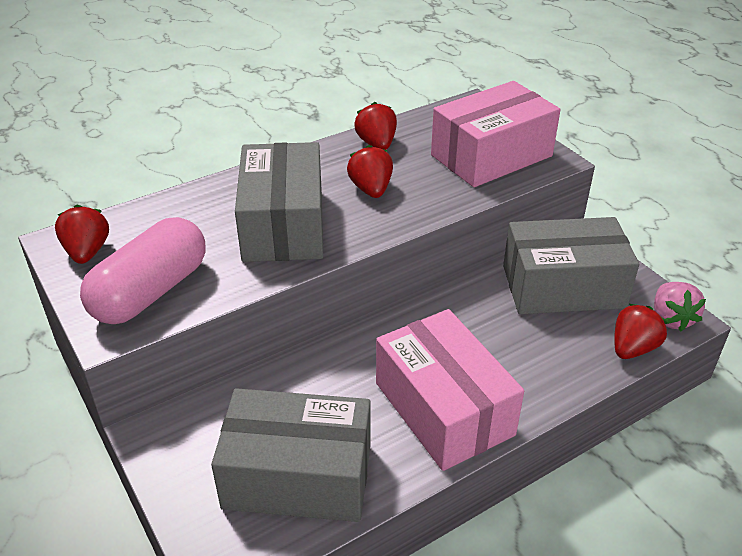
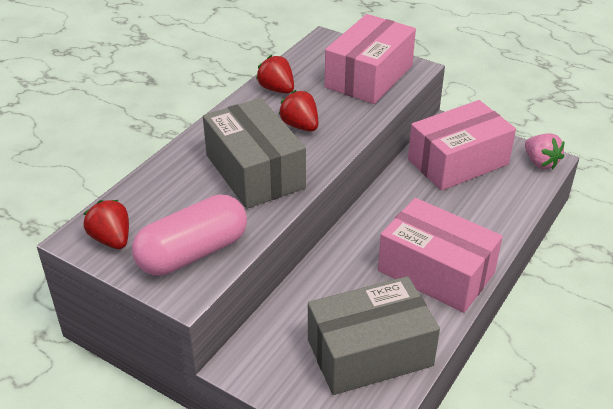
camera: 25 degrees left, 0 degrees up
pink capsule [80,217,206,324] -> pink capsule turned 45 degrees clockwise [132,194,247,276]
grey box [503,217,639,314] -> pink box [408,100,516,191]
red strawberry [614,304,668,359] -> none

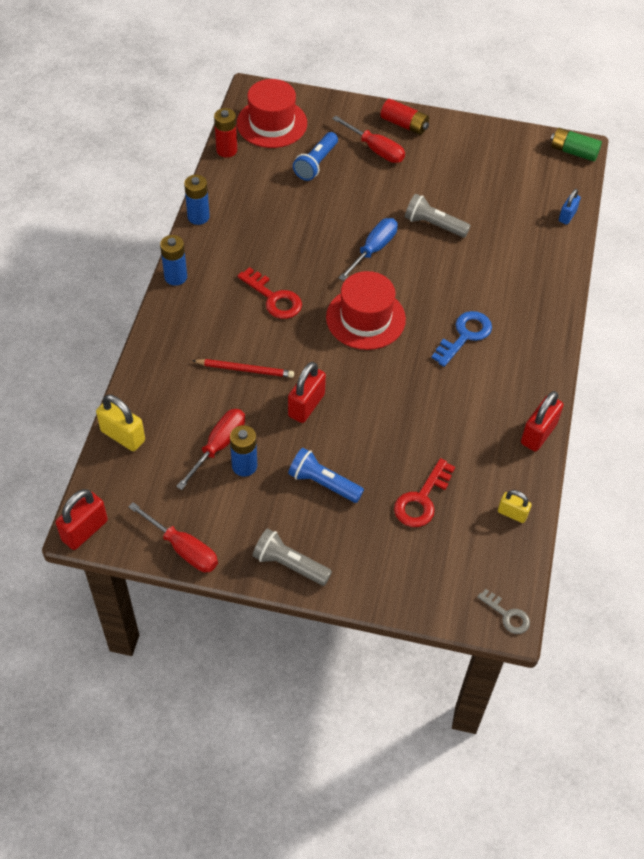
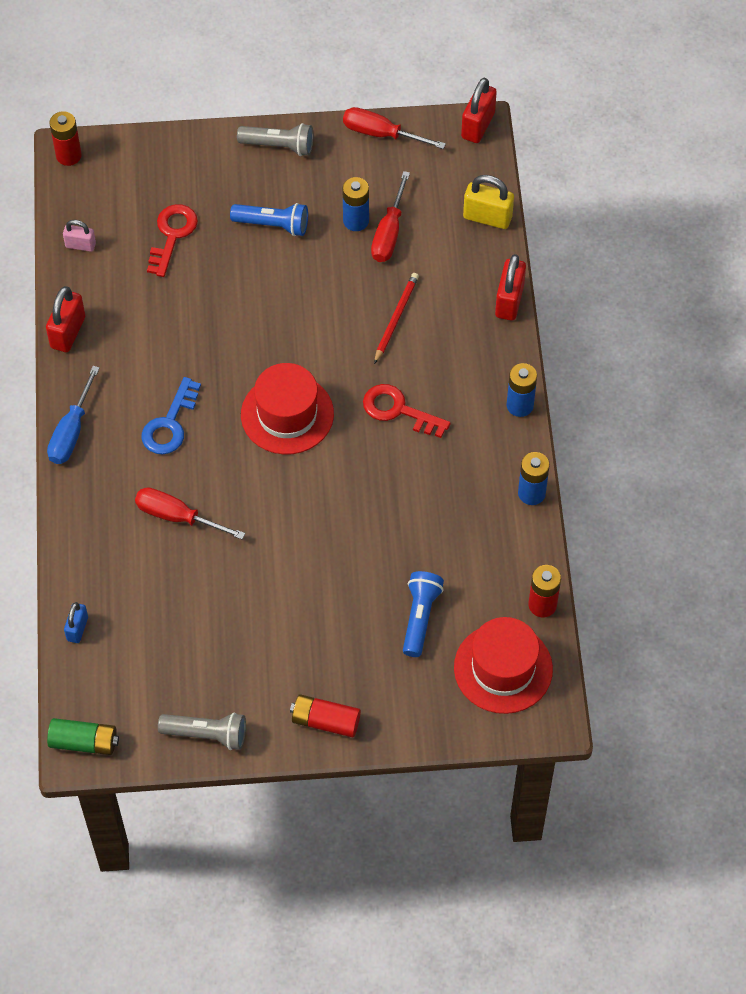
camera: 165 degrees right, 5 degrees up
red pencil [192,359,294,378] -> red pencil turned 120 degrees clockwise [374,273,419,364]
red padlock [288,362,326,423] -> red padlock moved to [495,254,526,321]
red screwdriver [332,116,405,163] -> red screwdriver moved to [135,487,245,540]
blue screwdriver [338,218,398,281] -> blue screwdriver moved to [47,366,100,464]
grey flashlight [405,194,471,238] -> grey flashlight moved to [158,713,246,750]
grey key [477,589,530,634] -> red battery [50,111,82,166]
yellow padlock [498,490,532,523] -> pink padlock [63,220,96,252]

▸ Problem details
Where does the word "padlock" appear in the listing above? Copy every line that holds it.

▸ Solved problem
red padlock [288,362,326,423] -> red padlock moved to [495,254,526,321]
yellow padlock [498,490,532,523] -> pink padlock [63,220,96,252]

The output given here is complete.